#### Task goal
A single number is expected: the count of lines below where the word "service" occurs.

● ● ● ● ●

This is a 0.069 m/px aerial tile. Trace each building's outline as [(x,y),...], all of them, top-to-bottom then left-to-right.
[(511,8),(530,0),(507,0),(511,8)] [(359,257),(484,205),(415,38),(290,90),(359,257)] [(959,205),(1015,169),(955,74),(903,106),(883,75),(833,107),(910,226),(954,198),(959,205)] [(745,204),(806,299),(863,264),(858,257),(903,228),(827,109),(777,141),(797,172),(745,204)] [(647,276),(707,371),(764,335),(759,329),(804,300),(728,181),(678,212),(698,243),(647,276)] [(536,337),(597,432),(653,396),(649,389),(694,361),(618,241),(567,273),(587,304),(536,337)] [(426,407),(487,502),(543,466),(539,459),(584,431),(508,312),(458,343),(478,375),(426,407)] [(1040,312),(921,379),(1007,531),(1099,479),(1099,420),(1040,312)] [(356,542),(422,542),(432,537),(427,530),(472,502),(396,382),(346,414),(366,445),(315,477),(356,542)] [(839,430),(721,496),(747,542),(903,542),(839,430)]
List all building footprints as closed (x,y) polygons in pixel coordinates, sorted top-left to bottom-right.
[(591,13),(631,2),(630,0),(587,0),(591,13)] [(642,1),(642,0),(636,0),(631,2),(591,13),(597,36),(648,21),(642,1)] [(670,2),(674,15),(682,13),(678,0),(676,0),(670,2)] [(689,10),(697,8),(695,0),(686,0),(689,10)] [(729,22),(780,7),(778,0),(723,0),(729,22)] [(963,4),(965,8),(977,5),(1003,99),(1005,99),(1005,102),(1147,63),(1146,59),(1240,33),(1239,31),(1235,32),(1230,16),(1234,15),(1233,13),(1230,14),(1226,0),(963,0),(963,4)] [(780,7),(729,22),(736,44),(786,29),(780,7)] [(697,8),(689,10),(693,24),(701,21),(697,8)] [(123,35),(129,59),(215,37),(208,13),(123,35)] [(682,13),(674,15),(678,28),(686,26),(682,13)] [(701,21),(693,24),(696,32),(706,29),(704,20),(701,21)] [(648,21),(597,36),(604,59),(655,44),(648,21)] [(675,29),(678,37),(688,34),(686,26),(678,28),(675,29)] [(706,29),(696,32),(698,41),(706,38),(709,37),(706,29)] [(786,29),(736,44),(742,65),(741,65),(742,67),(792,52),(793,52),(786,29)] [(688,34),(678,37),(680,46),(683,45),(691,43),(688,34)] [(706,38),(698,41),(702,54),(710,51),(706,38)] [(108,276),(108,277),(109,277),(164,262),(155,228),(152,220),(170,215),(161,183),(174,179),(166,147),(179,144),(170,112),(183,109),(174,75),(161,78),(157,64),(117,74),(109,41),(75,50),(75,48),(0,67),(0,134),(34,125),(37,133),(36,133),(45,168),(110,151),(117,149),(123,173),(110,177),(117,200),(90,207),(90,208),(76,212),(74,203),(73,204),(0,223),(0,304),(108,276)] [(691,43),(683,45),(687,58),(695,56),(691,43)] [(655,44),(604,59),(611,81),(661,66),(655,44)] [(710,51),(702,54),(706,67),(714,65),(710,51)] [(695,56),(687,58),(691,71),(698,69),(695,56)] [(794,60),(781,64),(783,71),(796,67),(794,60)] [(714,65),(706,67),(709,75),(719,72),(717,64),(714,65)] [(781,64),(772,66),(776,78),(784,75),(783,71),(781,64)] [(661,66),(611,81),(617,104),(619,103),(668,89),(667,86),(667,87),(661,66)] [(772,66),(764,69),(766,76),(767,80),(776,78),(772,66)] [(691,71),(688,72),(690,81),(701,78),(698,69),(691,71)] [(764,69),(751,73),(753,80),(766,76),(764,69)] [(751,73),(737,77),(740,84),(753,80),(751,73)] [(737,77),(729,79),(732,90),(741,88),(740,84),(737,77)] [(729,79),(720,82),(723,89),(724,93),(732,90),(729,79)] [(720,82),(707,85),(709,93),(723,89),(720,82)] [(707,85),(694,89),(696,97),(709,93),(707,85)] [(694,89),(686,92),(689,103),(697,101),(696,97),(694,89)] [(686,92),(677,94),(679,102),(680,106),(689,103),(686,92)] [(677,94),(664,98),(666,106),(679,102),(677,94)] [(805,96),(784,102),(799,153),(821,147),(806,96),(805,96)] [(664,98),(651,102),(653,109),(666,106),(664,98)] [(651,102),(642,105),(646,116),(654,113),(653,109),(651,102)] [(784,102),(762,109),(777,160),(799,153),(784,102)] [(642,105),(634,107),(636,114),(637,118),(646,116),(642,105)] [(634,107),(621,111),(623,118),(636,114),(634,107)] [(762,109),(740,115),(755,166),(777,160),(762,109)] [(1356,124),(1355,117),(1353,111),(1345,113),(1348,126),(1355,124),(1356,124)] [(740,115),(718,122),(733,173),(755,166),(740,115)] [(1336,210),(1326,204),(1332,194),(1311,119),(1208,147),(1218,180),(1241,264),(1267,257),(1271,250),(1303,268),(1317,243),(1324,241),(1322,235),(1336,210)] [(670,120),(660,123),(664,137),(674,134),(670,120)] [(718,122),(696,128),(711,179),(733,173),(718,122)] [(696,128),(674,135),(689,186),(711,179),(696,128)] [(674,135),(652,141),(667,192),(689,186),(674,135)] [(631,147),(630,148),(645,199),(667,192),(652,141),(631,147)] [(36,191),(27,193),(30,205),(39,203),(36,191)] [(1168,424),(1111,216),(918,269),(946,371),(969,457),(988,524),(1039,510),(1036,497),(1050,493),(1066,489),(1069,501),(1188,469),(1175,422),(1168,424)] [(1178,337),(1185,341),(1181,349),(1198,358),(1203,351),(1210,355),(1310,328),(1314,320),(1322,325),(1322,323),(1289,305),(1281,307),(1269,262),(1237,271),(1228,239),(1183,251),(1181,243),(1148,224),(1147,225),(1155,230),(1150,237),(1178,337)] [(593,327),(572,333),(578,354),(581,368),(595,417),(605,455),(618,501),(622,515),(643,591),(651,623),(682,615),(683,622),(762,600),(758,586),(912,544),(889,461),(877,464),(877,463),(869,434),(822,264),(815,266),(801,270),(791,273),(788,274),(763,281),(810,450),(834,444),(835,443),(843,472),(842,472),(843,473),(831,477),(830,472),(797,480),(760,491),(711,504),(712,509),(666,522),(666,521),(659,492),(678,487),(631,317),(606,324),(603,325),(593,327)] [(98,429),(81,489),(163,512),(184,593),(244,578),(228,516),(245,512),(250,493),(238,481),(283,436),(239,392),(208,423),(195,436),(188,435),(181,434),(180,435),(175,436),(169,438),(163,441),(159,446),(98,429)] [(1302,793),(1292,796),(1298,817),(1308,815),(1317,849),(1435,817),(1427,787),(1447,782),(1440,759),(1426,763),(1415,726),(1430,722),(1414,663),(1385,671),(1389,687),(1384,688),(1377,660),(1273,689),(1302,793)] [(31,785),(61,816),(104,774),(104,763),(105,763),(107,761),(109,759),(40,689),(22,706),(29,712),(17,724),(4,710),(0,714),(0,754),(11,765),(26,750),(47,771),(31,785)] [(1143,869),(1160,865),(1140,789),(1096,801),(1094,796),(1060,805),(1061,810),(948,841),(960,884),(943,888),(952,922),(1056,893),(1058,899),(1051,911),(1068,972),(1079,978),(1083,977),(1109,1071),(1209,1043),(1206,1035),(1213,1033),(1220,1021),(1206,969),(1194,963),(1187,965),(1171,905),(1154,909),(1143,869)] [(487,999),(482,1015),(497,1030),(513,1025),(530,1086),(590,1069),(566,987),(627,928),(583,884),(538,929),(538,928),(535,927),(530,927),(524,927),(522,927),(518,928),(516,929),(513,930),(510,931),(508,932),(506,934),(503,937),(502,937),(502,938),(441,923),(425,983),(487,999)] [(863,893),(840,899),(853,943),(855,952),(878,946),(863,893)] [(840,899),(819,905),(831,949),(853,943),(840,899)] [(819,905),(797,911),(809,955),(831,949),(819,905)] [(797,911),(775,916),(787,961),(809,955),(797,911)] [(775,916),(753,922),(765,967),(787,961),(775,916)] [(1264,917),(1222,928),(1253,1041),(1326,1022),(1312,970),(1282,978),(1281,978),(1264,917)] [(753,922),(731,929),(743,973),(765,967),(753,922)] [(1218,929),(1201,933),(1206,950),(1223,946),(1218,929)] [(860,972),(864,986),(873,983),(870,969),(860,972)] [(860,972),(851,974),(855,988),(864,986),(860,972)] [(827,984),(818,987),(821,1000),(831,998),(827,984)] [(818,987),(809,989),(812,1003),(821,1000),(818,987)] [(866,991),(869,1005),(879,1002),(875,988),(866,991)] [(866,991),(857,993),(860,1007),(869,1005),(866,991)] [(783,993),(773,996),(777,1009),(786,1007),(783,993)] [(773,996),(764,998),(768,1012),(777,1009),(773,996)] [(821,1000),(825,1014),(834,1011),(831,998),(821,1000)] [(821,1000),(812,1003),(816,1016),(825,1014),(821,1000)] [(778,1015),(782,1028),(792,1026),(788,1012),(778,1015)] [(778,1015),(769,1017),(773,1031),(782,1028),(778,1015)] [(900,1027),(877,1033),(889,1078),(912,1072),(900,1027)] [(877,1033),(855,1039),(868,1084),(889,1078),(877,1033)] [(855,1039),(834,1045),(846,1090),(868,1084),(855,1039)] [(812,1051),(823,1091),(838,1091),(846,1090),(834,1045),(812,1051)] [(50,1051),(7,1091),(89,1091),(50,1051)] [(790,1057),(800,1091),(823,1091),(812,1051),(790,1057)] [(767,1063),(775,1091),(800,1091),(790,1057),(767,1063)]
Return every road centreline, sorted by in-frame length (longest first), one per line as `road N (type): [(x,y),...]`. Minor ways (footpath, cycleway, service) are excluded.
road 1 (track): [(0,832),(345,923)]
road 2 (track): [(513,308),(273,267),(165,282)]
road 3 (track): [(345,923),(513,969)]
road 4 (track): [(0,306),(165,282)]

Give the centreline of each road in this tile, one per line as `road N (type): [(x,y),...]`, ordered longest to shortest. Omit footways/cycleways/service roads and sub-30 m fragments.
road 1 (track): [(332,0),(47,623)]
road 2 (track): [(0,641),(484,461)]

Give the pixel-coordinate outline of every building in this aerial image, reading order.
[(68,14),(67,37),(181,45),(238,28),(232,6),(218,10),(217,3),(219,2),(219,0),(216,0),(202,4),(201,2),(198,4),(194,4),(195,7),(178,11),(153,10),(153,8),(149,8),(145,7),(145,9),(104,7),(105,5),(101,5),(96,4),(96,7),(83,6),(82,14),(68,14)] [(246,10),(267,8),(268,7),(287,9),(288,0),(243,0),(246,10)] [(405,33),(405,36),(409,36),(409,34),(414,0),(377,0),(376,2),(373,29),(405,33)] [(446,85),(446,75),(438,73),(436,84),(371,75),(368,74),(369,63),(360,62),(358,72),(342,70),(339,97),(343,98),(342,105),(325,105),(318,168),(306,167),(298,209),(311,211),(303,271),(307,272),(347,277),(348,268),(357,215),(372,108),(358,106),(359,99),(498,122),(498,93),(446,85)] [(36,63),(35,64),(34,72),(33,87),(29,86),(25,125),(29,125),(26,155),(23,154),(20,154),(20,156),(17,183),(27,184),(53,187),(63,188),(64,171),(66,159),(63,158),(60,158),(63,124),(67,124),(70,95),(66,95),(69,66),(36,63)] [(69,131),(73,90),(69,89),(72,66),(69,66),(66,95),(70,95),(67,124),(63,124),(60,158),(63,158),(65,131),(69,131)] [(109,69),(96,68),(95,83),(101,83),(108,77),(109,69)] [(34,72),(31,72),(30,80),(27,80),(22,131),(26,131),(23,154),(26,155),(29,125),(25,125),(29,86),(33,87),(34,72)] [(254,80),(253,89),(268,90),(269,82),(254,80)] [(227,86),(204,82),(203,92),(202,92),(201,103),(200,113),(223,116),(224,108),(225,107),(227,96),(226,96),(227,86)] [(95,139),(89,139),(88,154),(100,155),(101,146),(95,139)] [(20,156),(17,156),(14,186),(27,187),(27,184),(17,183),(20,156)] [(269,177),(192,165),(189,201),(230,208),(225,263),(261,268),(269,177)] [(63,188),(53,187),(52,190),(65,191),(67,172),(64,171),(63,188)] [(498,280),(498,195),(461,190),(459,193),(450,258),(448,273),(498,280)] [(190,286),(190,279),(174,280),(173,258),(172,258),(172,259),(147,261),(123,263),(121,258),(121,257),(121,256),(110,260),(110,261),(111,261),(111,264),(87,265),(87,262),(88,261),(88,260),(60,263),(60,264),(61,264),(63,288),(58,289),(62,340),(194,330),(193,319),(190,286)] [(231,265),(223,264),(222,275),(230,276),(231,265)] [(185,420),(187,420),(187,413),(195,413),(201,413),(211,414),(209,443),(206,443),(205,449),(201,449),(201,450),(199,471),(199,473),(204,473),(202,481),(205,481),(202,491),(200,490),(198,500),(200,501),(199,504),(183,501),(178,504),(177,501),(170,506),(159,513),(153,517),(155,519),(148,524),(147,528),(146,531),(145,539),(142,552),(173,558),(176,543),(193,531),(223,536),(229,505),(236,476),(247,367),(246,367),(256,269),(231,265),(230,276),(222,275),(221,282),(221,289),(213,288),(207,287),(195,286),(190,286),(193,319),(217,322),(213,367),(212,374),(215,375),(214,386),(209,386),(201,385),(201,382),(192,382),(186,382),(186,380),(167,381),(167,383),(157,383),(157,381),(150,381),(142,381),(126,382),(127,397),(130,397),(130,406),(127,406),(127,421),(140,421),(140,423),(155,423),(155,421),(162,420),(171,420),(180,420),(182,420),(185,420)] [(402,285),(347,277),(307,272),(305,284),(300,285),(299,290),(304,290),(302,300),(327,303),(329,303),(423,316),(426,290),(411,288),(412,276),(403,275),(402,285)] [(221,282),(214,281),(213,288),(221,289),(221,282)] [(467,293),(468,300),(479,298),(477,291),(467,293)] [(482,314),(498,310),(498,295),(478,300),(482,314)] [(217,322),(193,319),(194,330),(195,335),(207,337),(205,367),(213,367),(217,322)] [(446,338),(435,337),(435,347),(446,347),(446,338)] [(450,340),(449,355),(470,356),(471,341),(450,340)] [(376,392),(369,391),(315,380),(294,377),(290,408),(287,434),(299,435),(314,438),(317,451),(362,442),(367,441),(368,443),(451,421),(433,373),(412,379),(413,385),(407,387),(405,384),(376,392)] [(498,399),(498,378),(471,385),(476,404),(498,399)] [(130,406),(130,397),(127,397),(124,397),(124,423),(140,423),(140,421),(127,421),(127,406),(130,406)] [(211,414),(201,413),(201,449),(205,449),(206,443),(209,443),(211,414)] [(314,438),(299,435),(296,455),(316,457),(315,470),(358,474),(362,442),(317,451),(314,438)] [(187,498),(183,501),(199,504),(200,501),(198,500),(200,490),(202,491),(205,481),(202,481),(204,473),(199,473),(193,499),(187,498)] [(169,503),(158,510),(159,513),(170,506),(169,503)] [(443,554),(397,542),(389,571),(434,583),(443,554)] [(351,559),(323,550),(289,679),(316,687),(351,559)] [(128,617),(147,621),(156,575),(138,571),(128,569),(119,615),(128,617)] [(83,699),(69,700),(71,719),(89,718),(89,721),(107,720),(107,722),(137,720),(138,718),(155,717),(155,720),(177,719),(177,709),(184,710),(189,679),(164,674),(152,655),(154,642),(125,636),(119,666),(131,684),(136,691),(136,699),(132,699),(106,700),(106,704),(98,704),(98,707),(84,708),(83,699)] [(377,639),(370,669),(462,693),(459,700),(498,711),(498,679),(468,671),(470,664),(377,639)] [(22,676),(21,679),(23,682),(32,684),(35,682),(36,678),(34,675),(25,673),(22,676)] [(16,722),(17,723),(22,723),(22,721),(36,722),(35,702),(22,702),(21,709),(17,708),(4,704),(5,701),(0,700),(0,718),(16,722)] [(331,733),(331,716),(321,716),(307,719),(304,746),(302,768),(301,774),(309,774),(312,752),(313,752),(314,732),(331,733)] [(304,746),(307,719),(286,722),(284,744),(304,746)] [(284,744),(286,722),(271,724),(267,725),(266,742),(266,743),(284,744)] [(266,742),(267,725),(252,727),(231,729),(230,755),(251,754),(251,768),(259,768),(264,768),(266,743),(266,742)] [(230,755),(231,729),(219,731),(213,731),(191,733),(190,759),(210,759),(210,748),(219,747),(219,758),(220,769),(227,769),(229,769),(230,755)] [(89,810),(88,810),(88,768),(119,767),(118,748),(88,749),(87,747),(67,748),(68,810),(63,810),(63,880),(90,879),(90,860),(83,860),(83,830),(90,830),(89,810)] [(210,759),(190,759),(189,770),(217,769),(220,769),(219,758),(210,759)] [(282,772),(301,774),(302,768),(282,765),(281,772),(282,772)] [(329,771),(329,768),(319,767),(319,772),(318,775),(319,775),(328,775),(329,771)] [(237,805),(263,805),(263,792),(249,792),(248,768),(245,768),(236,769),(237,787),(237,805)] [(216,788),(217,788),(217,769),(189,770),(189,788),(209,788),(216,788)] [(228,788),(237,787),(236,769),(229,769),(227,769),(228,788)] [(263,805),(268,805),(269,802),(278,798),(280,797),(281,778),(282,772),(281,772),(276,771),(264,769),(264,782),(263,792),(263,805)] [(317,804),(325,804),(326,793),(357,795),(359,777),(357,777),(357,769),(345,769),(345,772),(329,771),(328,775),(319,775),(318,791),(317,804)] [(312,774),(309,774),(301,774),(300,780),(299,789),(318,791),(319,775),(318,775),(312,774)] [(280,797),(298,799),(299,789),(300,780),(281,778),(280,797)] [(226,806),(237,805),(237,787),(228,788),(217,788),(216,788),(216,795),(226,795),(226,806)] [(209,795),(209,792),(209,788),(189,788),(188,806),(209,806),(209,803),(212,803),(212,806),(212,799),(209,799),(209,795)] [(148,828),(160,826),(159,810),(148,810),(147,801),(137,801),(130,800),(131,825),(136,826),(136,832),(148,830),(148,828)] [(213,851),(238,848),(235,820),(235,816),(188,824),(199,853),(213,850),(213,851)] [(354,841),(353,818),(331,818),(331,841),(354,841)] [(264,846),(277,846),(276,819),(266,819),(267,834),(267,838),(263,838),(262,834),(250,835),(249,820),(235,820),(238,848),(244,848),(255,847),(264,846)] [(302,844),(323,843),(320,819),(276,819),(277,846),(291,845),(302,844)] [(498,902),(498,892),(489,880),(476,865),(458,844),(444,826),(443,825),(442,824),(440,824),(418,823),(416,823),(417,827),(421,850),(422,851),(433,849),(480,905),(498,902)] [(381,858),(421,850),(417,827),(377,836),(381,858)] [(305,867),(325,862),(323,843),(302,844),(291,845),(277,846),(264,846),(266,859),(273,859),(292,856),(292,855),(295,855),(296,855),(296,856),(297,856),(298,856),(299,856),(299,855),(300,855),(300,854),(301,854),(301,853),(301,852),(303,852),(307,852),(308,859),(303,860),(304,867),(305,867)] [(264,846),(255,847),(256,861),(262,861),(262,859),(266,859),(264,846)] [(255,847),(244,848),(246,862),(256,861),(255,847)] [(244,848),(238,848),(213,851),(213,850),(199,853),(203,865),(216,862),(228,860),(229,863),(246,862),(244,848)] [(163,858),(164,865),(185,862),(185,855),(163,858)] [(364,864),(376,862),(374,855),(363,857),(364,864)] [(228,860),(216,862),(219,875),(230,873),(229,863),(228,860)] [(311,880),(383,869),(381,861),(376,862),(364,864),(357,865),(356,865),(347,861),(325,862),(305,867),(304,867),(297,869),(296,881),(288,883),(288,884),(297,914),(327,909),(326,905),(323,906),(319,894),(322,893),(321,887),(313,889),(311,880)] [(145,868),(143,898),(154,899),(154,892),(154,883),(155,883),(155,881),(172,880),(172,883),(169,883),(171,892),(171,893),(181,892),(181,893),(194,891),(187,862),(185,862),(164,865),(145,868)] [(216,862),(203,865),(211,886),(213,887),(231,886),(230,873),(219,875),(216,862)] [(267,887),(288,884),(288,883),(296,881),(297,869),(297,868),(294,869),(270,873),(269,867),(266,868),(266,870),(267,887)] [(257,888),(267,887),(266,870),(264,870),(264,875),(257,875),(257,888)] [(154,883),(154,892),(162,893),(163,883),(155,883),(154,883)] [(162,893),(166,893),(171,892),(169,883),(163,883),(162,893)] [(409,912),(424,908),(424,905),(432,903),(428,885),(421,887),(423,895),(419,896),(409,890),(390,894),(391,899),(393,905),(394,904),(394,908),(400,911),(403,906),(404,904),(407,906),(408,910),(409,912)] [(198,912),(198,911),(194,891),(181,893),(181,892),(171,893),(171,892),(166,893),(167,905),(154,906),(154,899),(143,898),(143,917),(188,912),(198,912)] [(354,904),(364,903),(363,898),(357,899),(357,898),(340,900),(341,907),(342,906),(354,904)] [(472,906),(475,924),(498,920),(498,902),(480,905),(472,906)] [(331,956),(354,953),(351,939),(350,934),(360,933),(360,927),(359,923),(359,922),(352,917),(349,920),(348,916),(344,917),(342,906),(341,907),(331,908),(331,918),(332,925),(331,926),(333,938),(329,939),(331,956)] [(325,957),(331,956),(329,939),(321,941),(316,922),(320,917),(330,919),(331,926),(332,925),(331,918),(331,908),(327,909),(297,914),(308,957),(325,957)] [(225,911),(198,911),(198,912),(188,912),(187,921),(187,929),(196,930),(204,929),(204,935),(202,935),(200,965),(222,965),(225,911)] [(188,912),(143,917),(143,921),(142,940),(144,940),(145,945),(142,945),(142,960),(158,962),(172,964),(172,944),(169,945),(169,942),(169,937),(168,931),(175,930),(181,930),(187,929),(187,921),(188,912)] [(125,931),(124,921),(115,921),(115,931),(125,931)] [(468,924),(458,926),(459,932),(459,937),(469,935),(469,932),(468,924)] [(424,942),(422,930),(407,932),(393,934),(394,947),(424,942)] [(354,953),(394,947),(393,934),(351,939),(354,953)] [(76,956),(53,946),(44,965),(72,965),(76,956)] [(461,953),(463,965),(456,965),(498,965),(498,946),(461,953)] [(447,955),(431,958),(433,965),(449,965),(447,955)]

● ● ● ● ●

#### Answer box
2